[Saved entries]

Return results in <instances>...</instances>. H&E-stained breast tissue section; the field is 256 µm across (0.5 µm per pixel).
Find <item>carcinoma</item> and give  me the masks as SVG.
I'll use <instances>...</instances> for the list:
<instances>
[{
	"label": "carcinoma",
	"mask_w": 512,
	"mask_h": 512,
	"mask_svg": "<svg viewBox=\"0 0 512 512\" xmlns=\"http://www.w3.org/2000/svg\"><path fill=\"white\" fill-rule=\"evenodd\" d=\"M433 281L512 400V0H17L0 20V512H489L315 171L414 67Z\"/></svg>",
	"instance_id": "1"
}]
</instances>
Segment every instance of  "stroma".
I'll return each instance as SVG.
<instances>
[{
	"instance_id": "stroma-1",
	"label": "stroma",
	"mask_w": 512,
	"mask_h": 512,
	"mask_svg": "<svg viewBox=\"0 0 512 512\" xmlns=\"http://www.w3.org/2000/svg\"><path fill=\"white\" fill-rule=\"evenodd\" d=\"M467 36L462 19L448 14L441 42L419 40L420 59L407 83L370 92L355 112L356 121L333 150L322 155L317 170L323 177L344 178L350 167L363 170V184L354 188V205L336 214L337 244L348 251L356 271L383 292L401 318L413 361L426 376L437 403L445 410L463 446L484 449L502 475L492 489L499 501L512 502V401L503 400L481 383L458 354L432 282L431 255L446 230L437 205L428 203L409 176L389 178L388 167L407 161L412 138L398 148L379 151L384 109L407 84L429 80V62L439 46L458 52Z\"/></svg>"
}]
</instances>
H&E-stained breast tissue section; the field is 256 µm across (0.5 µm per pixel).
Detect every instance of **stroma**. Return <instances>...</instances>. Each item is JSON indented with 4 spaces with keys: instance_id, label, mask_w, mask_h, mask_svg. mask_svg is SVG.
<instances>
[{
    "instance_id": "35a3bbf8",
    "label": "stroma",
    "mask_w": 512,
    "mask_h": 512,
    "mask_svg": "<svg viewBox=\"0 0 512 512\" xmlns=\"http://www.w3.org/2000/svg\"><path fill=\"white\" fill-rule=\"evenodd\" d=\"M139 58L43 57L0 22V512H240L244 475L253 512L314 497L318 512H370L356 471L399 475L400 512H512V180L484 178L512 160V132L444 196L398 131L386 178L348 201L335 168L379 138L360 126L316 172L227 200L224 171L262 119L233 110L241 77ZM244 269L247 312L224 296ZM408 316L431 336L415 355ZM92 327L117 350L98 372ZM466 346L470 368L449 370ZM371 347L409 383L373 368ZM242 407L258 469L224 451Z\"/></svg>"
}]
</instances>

WRITTEN REQUEST —
Output all of the data above without any alteration.

SOLVED EXERCISE —
Return results in <instances>...</instances>. H&E-stained breast tissue section; the field is 256 µm across (0.5 µm per pixel).
Find <item>carcinoma</item> and give  me the masks as SVG.
I'll use <instances>...</instances> for the list:
<instances>
[{
	"label": "carcinoma",
	"mask_w": 512,
	"mask_h": 512,
	"mask_svg": "<svg viewBox=\"0 0 512 512\" xmlns=\"http://www.w3.org/2000/svg\"><path fill=\"white\" fill-rule=\"evenodd\" d=\"M433 281L512 400V0H17L0 20V512H489L315 171L414 67Z\"/></svg>",
	"instance_id": "1"
}]
</instances>
Segment every instance of  "stroma".
I'll return each instance as SVG.
<instances>
[{
	"instance_id": "stroma-1",
	"label": "stroma",
	"mask_w": 512,
	"mask_h": 512,
	"mask_svg": "<svg viewBox=\"0 0 512 512\" xmlns=\"http://www.w3.org/2000/svg\"><path fill=\"white\" fill-rule=\"evenodd\" d=\"M467 36L462 19L448 14L441 42L419 40L420 59L407 83L370 92L355 112L356 121L333 150L322 155L317 170L323 177L344 178L350 167L363 170V184L354 188V205L336 214L337 244L348 251L356 271L383 292L401 318L413 361L426 376L437 403L445 410L463 446L484 449L502 475L492 489L499 501L512 502V401L503 400L481 383L458 354L432 282L431 255L446 230L437 205L428 203L409 176L389 178L388 167L407 161L412 138L398 148L379 151L384 109L407 84L429 80V62L439 46L458 52Z\"/></svg>"
}]
</instances>
H&E-stained breast tissue section; the field is 256 µm across (0.5 µm per pixel).
Detect every instance of **stroma**. Return <instances>...</instances>. Each item is JSON indented with 4 spaces with keys: instance_id, label, mask_w, mask_h, mask_svg. mask_svg is SVG.
<instances>
[{
    "instance_id": "35a3bbf8",
    "label": "stroma",
    "mask_w": 512,
    "mask_h": 512,
    "mask_svg": "<svg viewBox=\"0 0 512 512\" xmlns=\"http://www.w3.org/2000/svg\"><path fill=\"white\" fill-rule=\"evenodd\" d=\"M139 58L43 57L0 22V512H240L244 475L253 512L314 497L318 512H370L356 471L399 475L400 512H512V180L484 178L512 160V132L444 196L398 131L386 178L348 201L335 168L379 138L360 126L316 172L227 200L224 171L262 119L233 110L241 77ZM244 269L247 312L224 296ZM408 316L431 336L415 355ZM92 327L117 350L98 372ZM466 346L470 368L449 370ZM371 347L409 383L373 368ZM242 407L258 469L224 451Z\"/></svg>"
}]
</instances>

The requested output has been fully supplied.